*** SUPPLIED MATERIAL ***

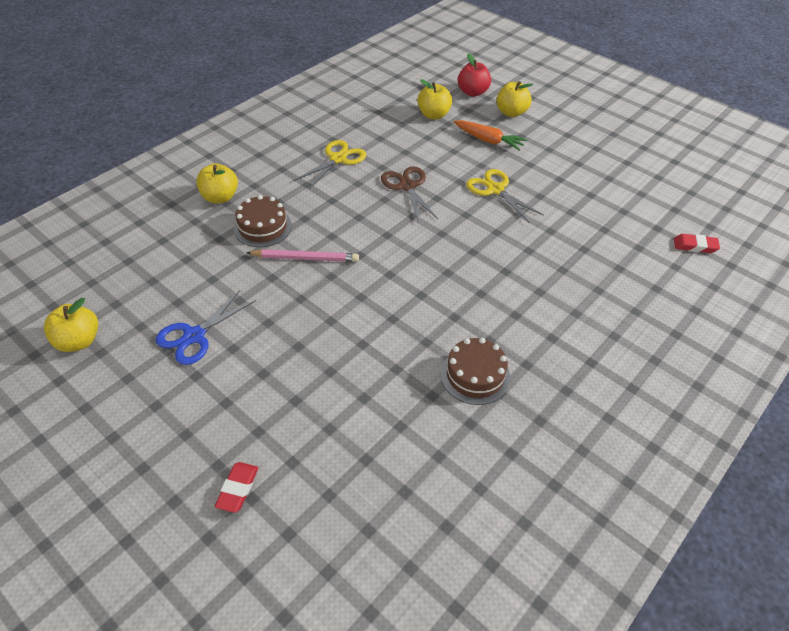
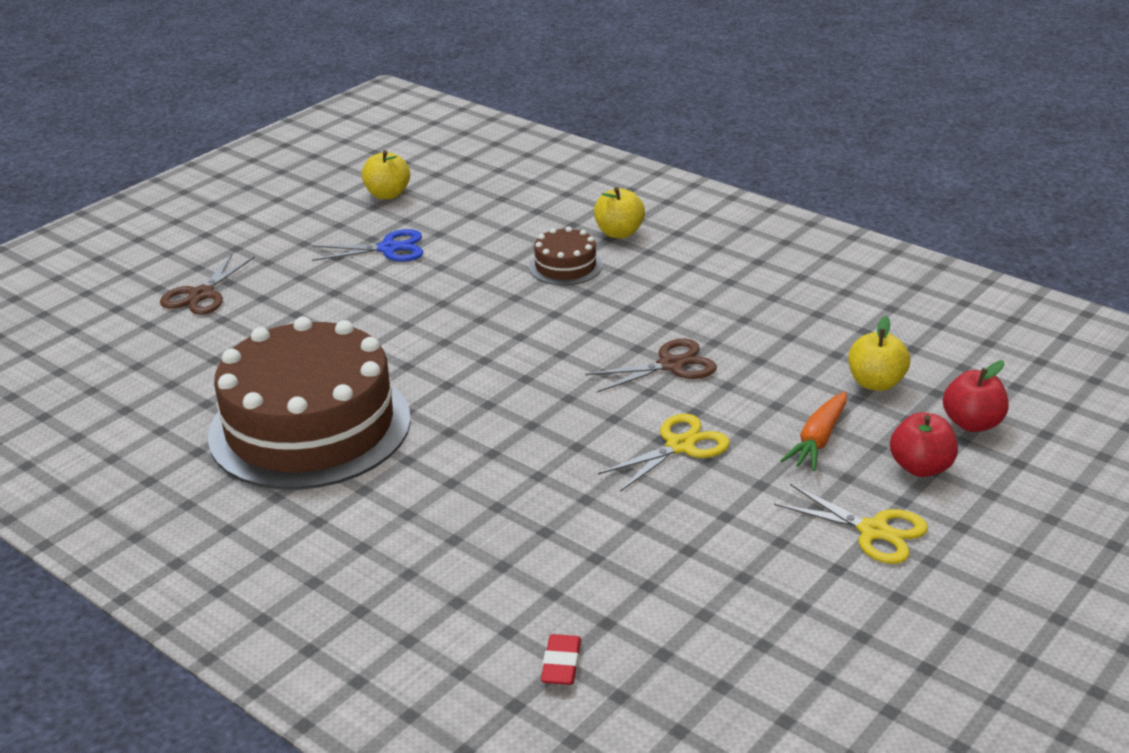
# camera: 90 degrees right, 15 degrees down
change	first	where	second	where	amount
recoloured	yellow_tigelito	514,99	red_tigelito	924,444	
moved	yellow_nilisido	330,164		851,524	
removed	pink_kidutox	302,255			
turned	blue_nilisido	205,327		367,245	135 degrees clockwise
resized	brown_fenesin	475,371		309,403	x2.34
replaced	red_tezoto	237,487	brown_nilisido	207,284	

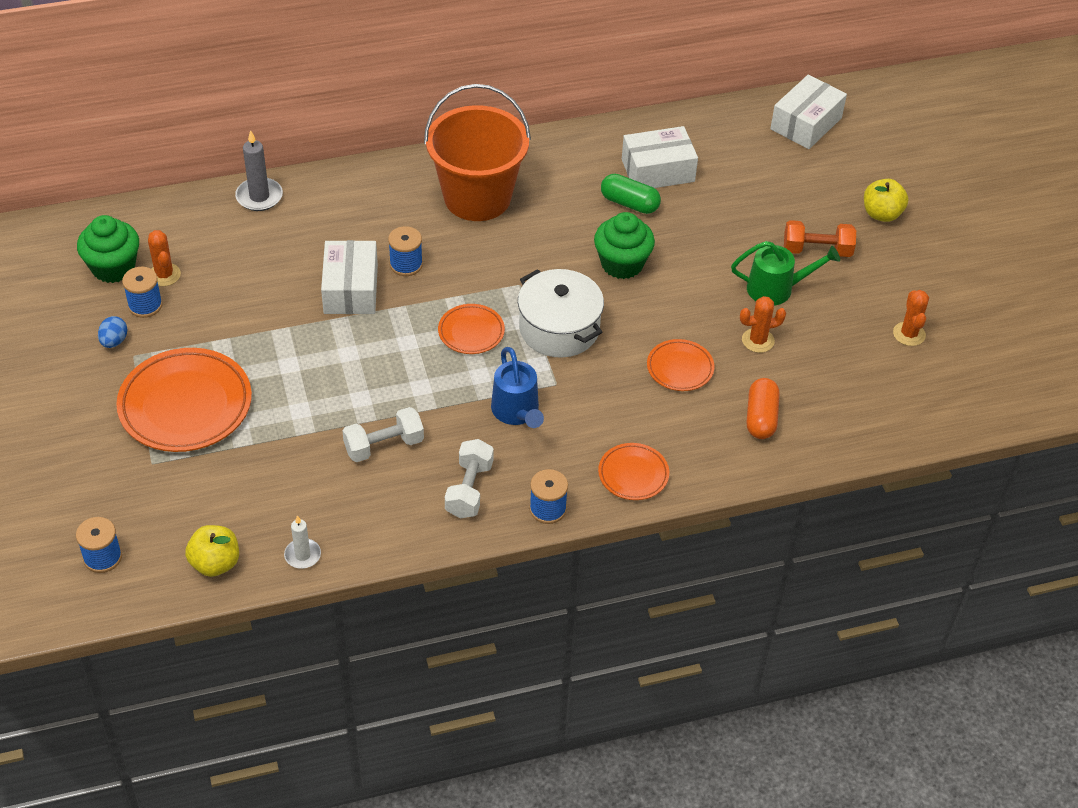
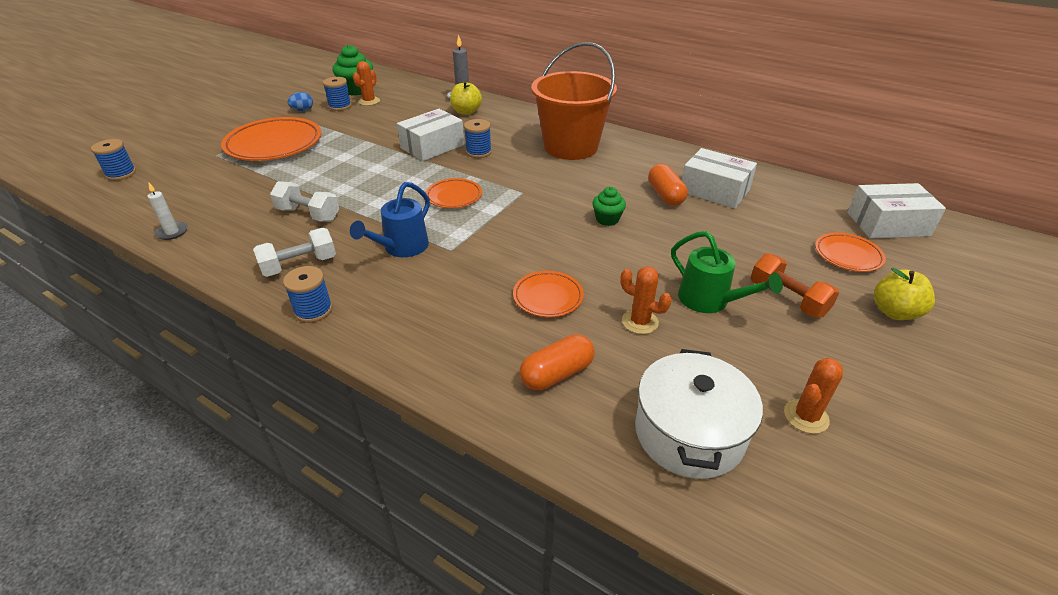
# camera: 50 degrees right, 10 degrees down
change	first	where	second	where	amount
recoloured	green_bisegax	631,194	orange_bisegax	668,185	
resized	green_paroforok	624,245		609,206	x0.59
moved	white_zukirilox	561,313		699,414	
moved	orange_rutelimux	633,471		850,252	
moved	yellow_tigelito	212,551		466,98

*** End of SUPPLIED MATERIAL ***

▶ WHAT THE TASK REQUIRES:
Output a precise copy of the entries, leaving the images out.

▶ RESPONSE:
# camera: 90 degrees right, 15 degrees down
change	first	where	second	where	amount
recoloured	yellow_tigelito	514,99	red_tigelito	924,444	
moved	yellow_nilisido	330,164		851,524	
removed	pink_kidutox	302,255			
turned	blue_nilisido	205,327		367,245	135 degrees clockwise
resized	brown_fenesin	475,371		309,403	x2.34
replaced	red_tezoto	237,487	brown_nilisido	207,284	

# camera: 50 degrees right, 10 degrees down
change	first	where	second	where	amount
recoloured	green_bisegax	631,194	orange_bisegax	668,185	
resized	green_paroforok	624,245		609,206	x0.59
moved	white_zukirilox	561,313		699,414	
moved	orange_rutelimux	633,471		850,252	
moved	yellow_tigelito	212,551		466,98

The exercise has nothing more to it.